[START]

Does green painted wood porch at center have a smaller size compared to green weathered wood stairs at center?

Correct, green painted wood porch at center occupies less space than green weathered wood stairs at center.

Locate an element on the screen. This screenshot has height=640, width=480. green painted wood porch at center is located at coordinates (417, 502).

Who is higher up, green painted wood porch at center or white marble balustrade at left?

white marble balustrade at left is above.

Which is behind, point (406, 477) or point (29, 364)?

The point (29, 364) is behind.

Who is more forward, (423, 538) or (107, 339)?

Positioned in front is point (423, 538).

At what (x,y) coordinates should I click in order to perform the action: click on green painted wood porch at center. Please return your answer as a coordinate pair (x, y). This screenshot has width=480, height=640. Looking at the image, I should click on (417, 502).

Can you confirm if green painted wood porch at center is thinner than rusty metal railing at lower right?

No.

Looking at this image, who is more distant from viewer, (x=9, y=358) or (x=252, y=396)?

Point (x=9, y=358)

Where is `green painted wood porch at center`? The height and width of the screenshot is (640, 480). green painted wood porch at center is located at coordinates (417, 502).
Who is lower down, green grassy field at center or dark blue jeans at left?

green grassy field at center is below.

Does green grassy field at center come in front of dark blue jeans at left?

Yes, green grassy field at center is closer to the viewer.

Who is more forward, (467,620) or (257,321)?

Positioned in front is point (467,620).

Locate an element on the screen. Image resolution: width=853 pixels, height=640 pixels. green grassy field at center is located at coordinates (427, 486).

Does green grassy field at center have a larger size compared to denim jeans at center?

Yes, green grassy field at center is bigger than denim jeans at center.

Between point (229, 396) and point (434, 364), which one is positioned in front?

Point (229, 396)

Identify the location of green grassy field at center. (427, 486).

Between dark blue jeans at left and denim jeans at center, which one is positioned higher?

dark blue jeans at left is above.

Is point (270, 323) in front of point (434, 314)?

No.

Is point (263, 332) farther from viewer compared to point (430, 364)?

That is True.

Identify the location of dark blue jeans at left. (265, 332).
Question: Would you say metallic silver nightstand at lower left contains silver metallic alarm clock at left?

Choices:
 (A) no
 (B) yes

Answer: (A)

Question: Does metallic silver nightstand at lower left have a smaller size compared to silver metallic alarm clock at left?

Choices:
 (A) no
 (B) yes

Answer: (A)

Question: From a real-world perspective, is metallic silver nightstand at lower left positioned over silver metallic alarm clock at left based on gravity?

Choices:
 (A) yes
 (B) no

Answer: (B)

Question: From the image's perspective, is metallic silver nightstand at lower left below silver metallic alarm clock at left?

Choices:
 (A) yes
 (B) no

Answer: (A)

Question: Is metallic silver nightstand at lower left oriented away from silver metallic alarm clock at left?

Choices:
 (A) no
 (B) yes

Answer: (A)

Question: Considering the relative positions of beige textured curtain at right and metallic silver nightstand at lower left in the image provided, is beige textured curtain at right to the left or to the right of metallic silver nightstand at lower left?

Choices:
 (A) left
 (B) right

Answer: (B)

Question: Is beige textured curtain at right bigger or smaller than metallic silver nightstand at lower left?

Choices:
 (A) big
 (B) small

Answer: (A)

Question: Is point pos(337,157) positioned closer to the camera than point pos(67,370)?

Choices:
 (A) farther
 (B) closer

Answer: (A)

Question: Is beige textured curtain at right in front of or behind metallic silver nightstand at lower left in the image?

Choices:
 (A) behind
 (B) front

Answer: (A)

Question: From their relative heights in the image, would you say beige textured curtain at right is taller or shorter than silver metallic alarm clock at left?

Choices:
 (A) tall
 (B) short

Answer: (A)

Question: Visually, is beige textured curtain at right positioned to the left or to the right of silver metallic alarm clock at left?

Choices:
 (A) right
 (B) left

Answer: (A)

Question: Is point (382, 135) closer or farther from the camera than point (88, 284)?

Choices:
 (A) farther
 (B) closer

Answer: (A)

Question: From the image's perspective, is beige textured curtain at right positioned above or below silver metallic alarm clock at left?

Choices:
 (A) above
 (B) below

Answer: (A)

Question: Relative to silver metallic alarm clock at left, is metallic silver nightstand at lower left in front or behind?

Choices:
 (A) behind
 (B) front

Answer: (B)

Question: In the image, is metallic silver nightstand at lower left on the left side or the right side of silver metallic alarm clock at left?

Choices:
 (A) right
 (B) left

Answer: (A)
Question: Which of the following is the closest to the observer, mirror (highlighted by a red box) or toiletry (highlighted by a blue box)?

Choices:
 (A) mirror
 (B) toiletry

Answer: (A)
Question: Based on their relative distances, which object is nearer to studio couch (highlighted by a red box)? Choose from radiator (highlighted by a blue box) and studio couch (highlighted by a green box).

[END]

Could you rewrite the records from the very beginning through the line containing "Point (x=9, y=358)", substituting "veranda" for every "porch" and leaving all else unchanged?

**Right answer:**
Does green painted wood veranda at center have a smaller size compared to green weathered wood stairs at center?

Correct, green painted wood veranda at center occupies less space than green weathered wood stairs at center.

Locate an element on the screen. This screenshot has height=640, width=480. green painted wood veranda at center is located at coordinates (417, 502).

Who is higher up, green painted wood veranda at center or white marble balustrade at left?

white marble balustrade at left is above.

Which is behind, point (406, 477) or point (29, 364)?

The point (29, 364) is behind.

Who is more forward, (423, 538) or (107, 339)?

Positioned in front is point (423, 538).

At what (x,y) coordinates should I click in order to perform the action: click on green painted wood veranda at center. Please return your answer as a coordinate pair (x, y). This screenshot has width=480, height=640. Looking at the image, I should click on (417, 502).

Can you confirm if green painted wood veranda at center is thinner than rusty metal railing at lower right?

No.

Looking at this image, who is more distant from viewer, (x=9, y=358) or (x=252, y=396)?

Point (x=9, y=358)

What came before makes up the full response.